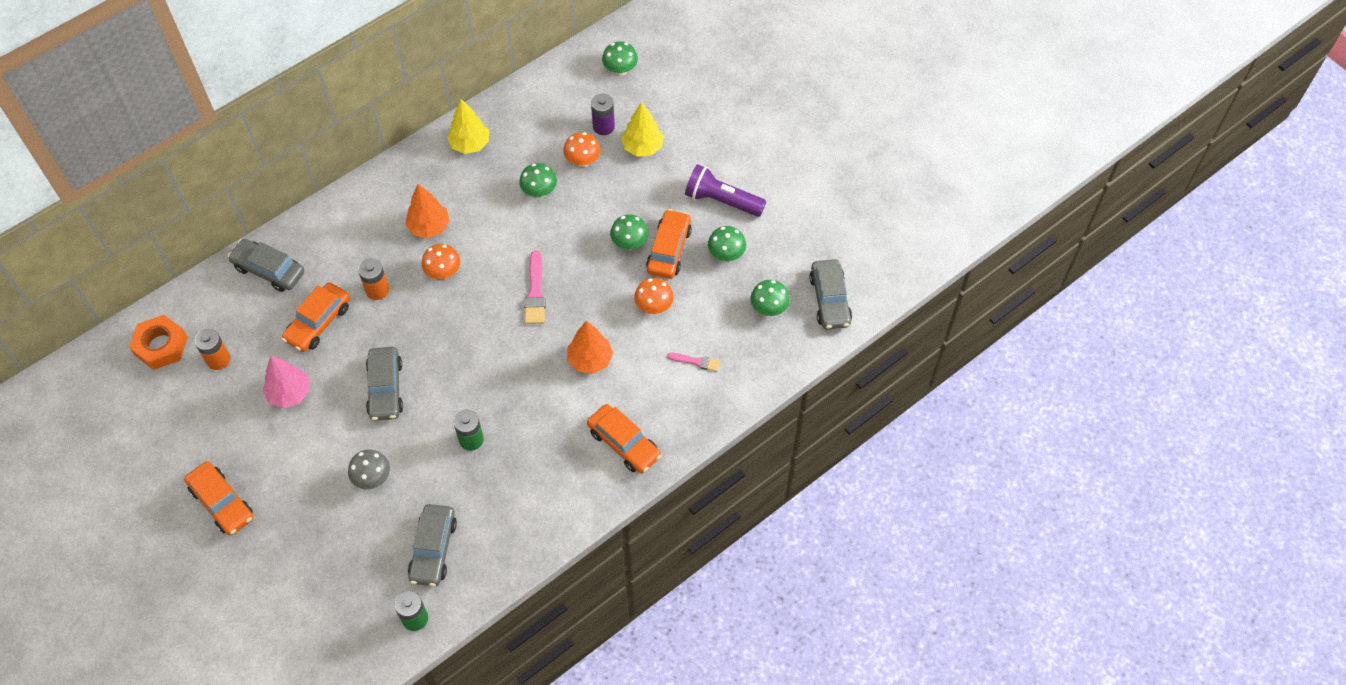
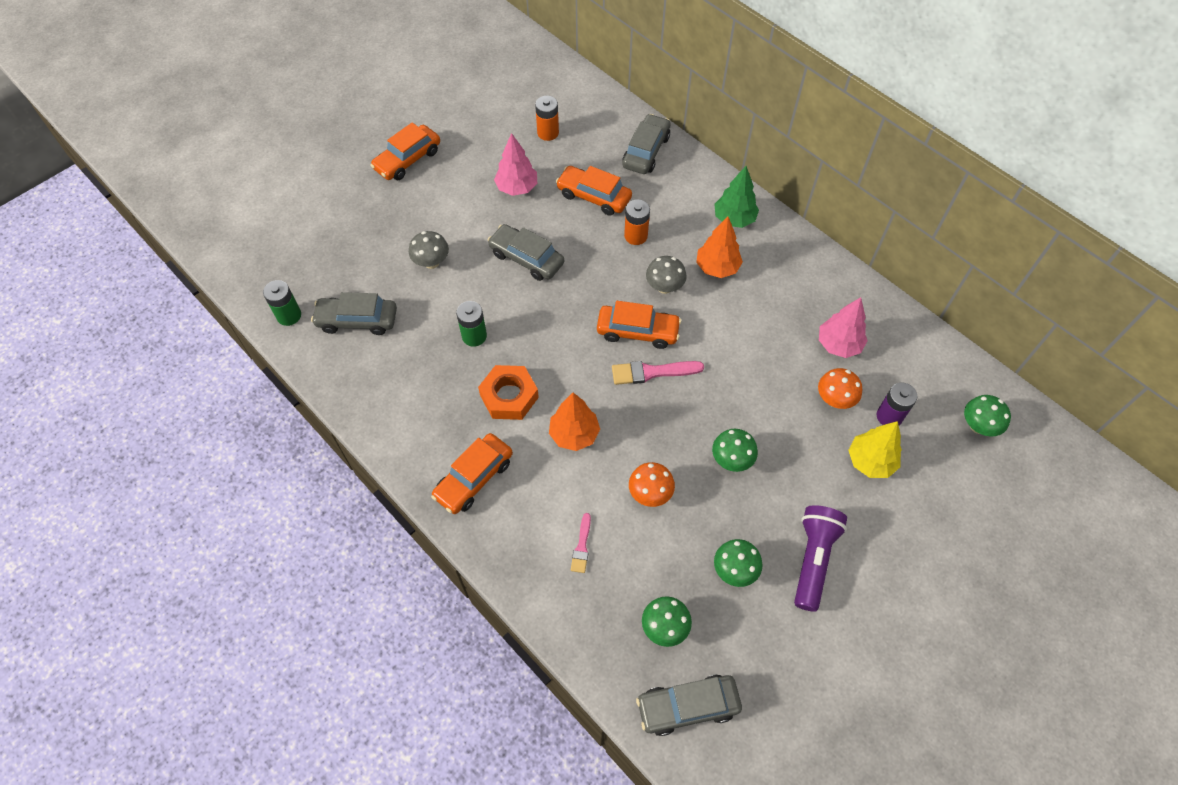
camera: 85 degrees right, 0 degrees up
(161, 346) = (558, 93): orange nut -> orange nut (509, 396)
(374, 205) = (734, 219): none -> green tree
(385, 389) = (526, 258): grey car -> grey car turned 45 degrees clockwise
(443, 272) = (664, 287): orange mushroom -> grey mushroom
(470, 144) = (829, 289): yellow tree -> none
(529, 148) = (838, 345): none -> pink tree
(539, 192) = (782, 361): green mushroom -> none
(669, 250) = (730, 503): orange car -> orange car (637, 331)

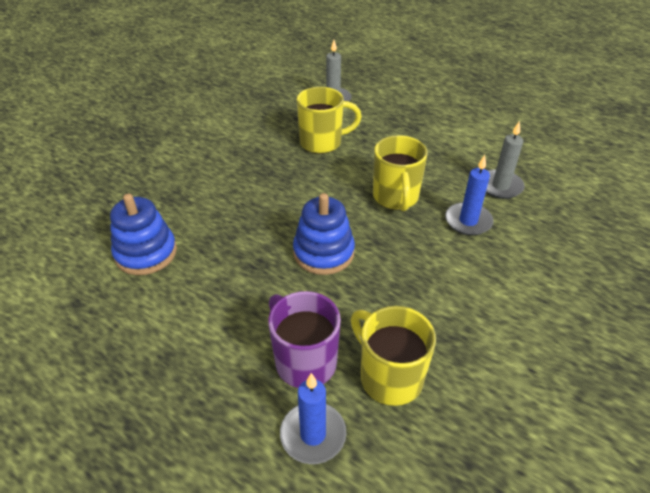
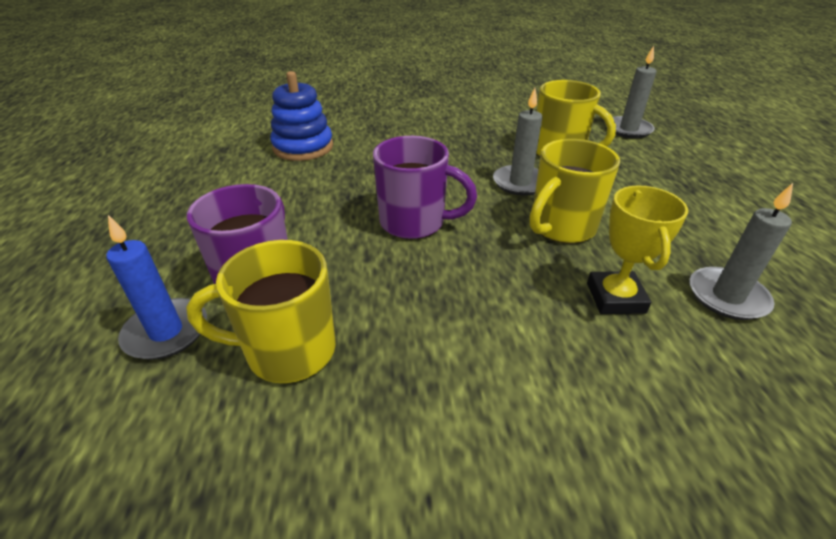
camera: 50 degrees right, 5 degrees down
(323, 252) = (414, 223): blue stacking toy -> purple mug
(334, 181) = (520, 183): none -> grey candle
(389, 377) = (288, 351): yellow mug -> yellow mug turned 105 degrees counterclockwise
(468, 221) = (615, 298): blue candle -> yellow trophy

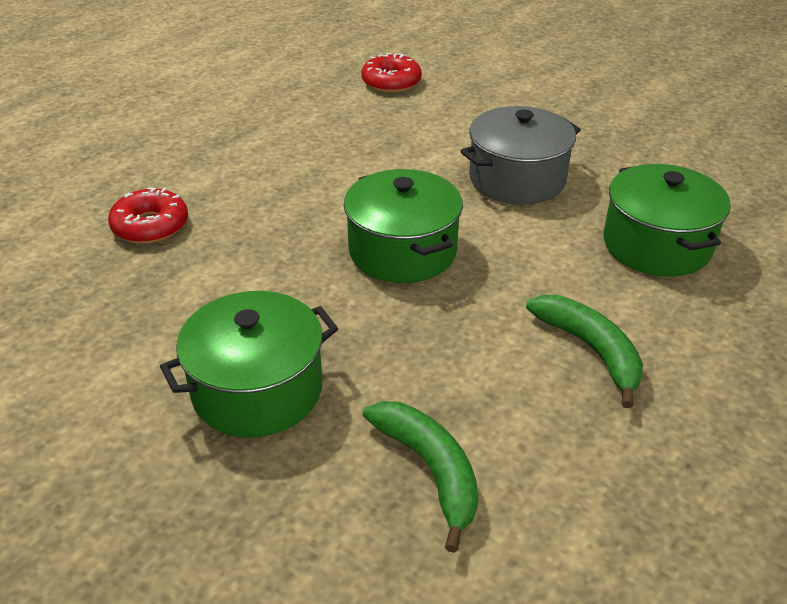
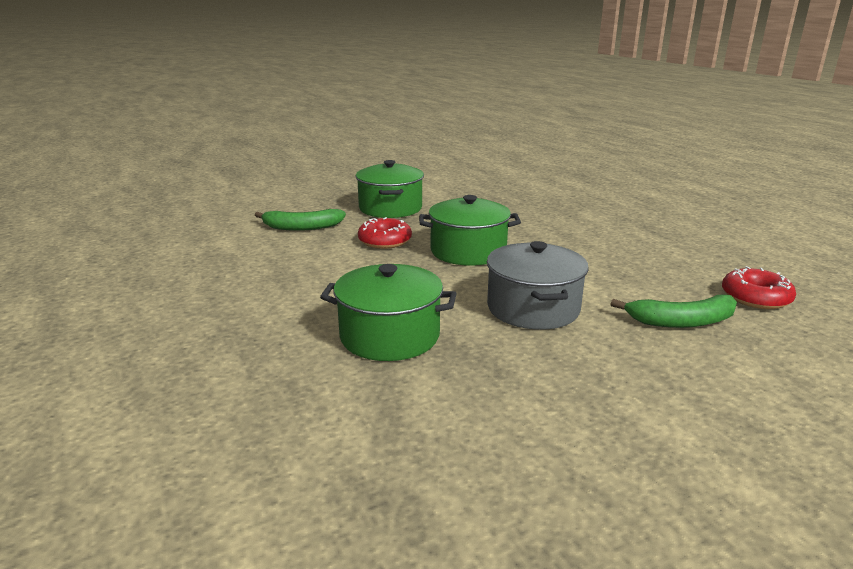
camera: 115 degrees right, 15 degrees down
(150, 226) = (546, 203): red donut -> red donut (385, 241)
(591, 349) = (320, 277): green banana -> green banana (682, 322)

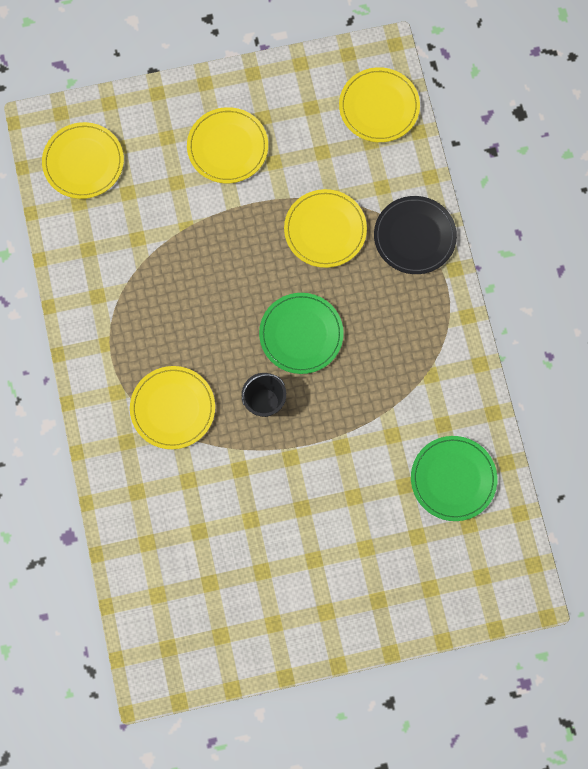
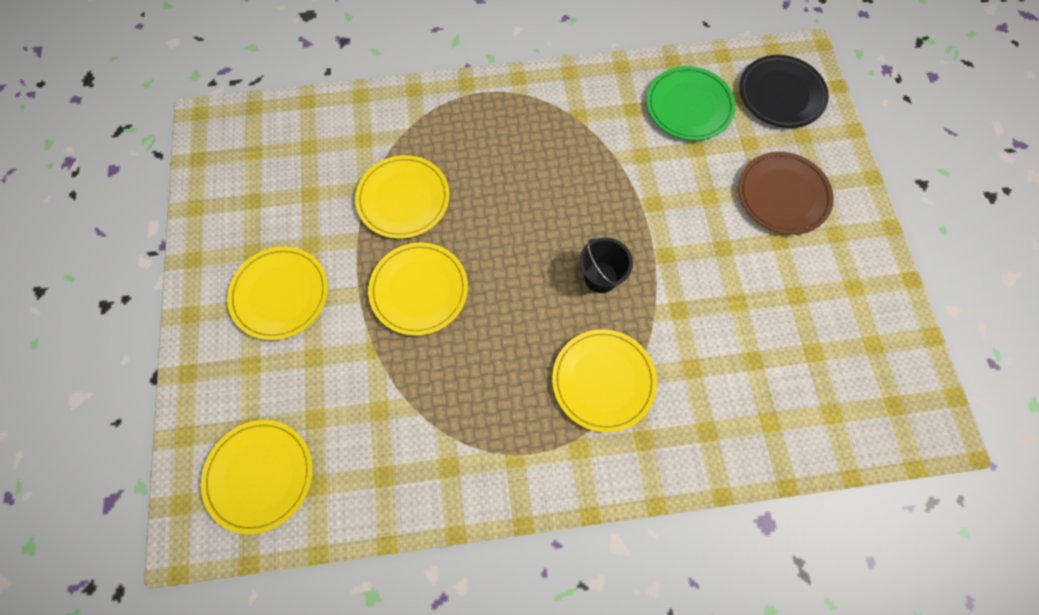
camera: 85 degrees left, 5 degrees down
(301, 334) = (523, 233): green plate -> none
(362, 565) = (783, 195): none -> brown plate
(379, 107) = (269, 134): yellow plate -> yellow plate (419, 290)
(414, 236) = (425, 115): black plate -> black plate (781, 94)

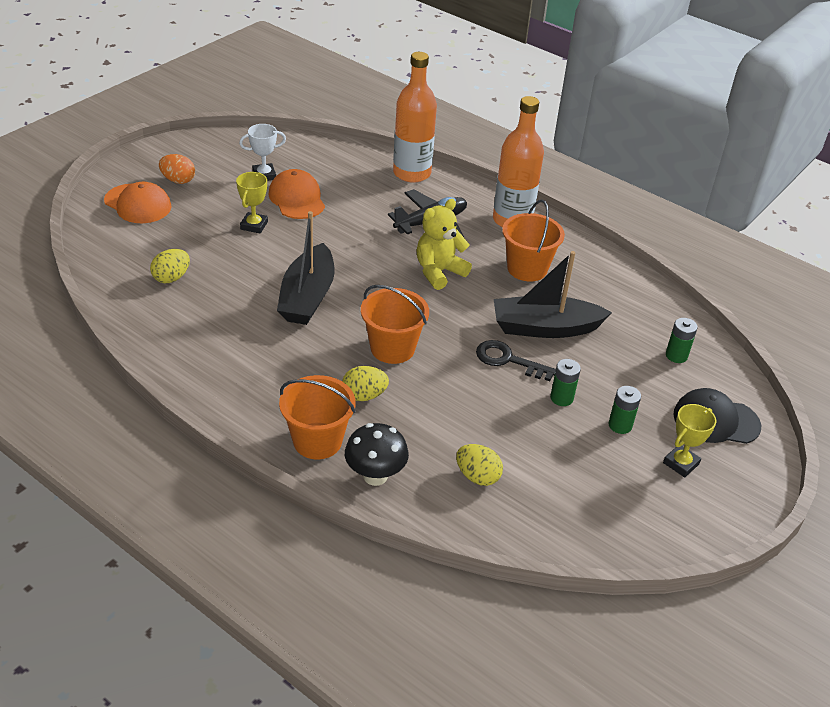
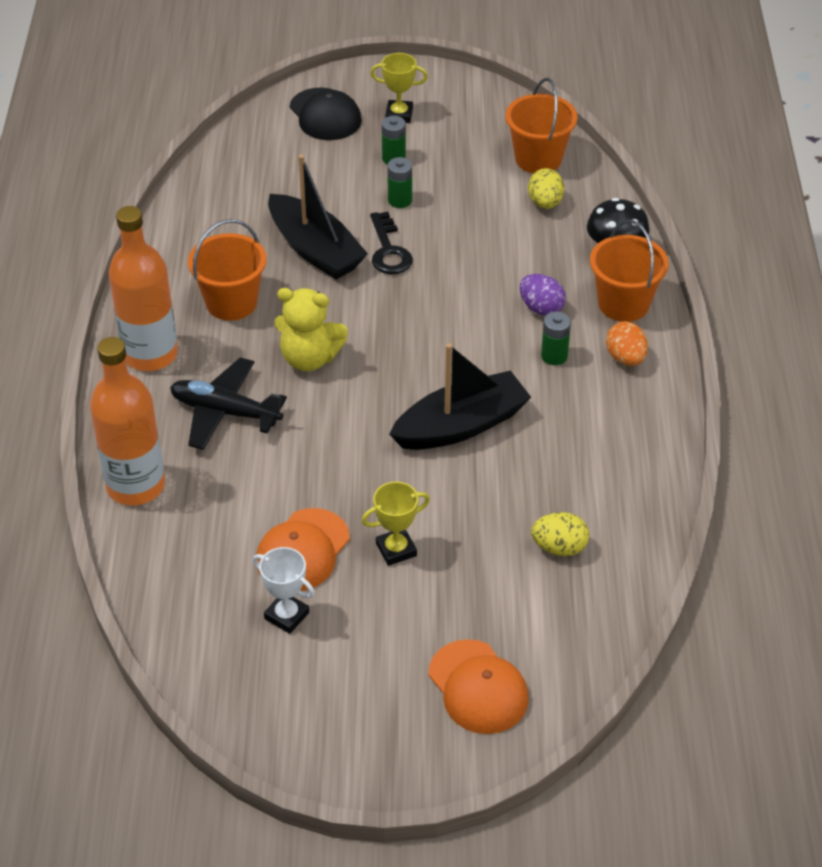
camera: 125 degrees left, 5 degrees up
(138, 204) = (478, 687): orange cap -> orange cap turned 150 degrees clockwise
(178, 180) = (389, 690): orange egg -> orange egg (625, 358)
(364, 395) = (541, 308): yellow egg -> purple egg
(392, 348) = (461, 326): orange bucket -> orange bucket (538, 159)
(676, 355) = (262, 162): green battery -> green battery (554, 356)

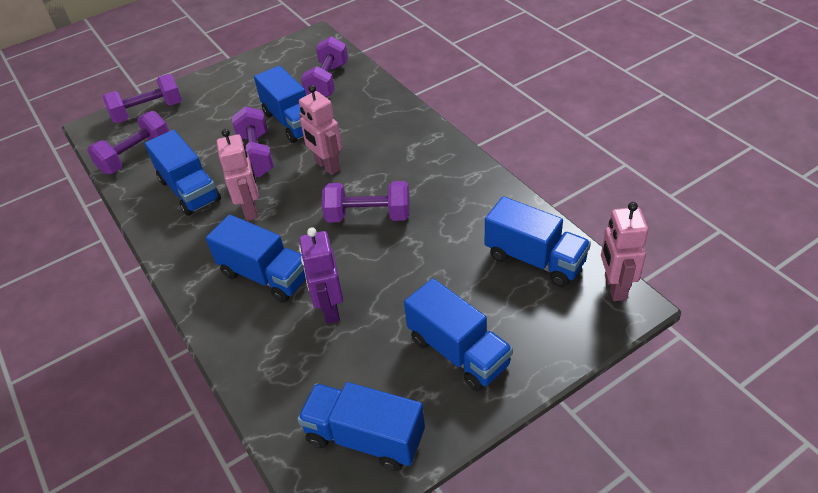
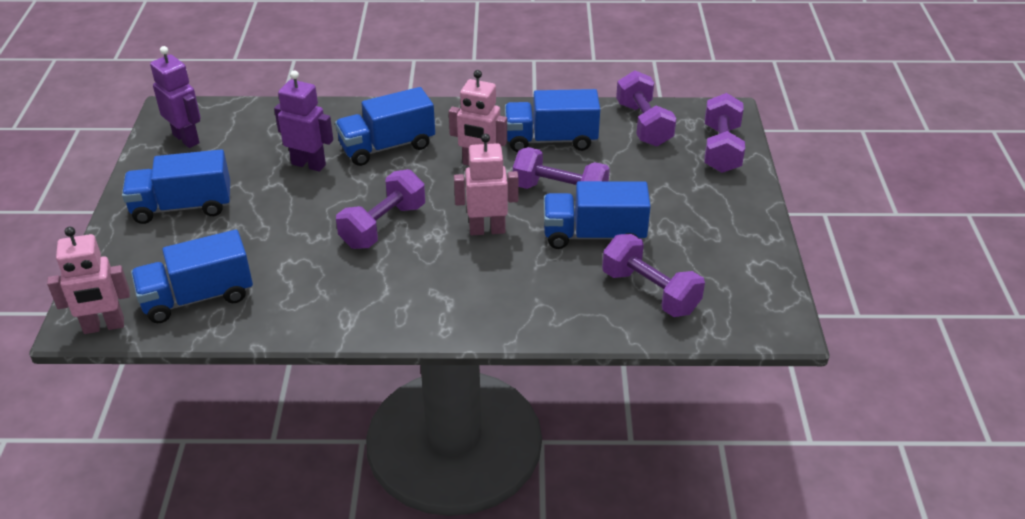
camera: 120 degrees right, 5 degrees down
(365, 437) = (186, 139): blue truck -> purple robot
(614, 287) = (104, 326): pink robot -> pink robot turned 135 degrees clockwise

........

WORK TO BE COMPLETED.
When you reproduce the data shown above, keep each line exact and omit every picture.

ANSWER BELOW.
camera: 85 degrees right, 0 degrees up
(161, 346) = (558, 93): orange nut -> orange nut (509, 396)
(374, 205) = (734, 219): none -> green tree
(385, 389) = (526, 258): grey car -> grey car turned 45 degrees clockwise
(443, 272) = (664, 287): orange mushroom -> grey mushroom
(470, 144) = (829, 289): yellow tree -> none
(529, 148) = (838, 345): none -> pink tree
(539, 192) = (782, 361): green mushroom -> none
(669, 250) = (730, 503): orange car -> orange car (637, 331)

camera: 50 degrees right, 5 degrees down
(323, 252) = (414, 223): blue stacking toy -> purple mug
(334, 181) = (520, 183): none -> grey candle
(389, 377) = (288, 351): yellow mug -> yellow mug turned 105 degrees counterclockwise
(468, 221) = (615, 298): blue candle -> yellow trophy

camera: 115 degrees right, 15 degrees down
(150, 226) = (546, 203): red donut -> red donut (385, 241)
(591, 349) = (320, 277): green banana -> green banana (682, 322)

camera: 85 degrees left, 5 degrees down
(301, 334) = (523, 233): green plate -> none
(362, 565) = (783, 195): none -> brown plate
(379, 107) = (269, 134): yellow plate -> yellow plate (419, 290)
(414, 236) = (425, 115): black plate -> black plate (781, 94)

camera: 125 degrees left, 5 degrees up
(138, 204) = (478, 687): orange cap -> orange cap turned 150 degrees clockwise
(178, 180) = (389, 690): orange egg -> orange egg (625, 358)
(364, 395) = (541, 308): yellow egg -> purple egg
(392, 348) = (461, 326): orange bucket -> orange bucket (538, 159)
(676, 355) = (262, 162): green battery -> green battery (554, 356)

camera: 120 degrees right, 5 degrees down
(365, 437) = (186, 139): blue truck -> purple robot
(614, 287) = (104, 326): pink robot -> pink robot turned 135 degrees clockwise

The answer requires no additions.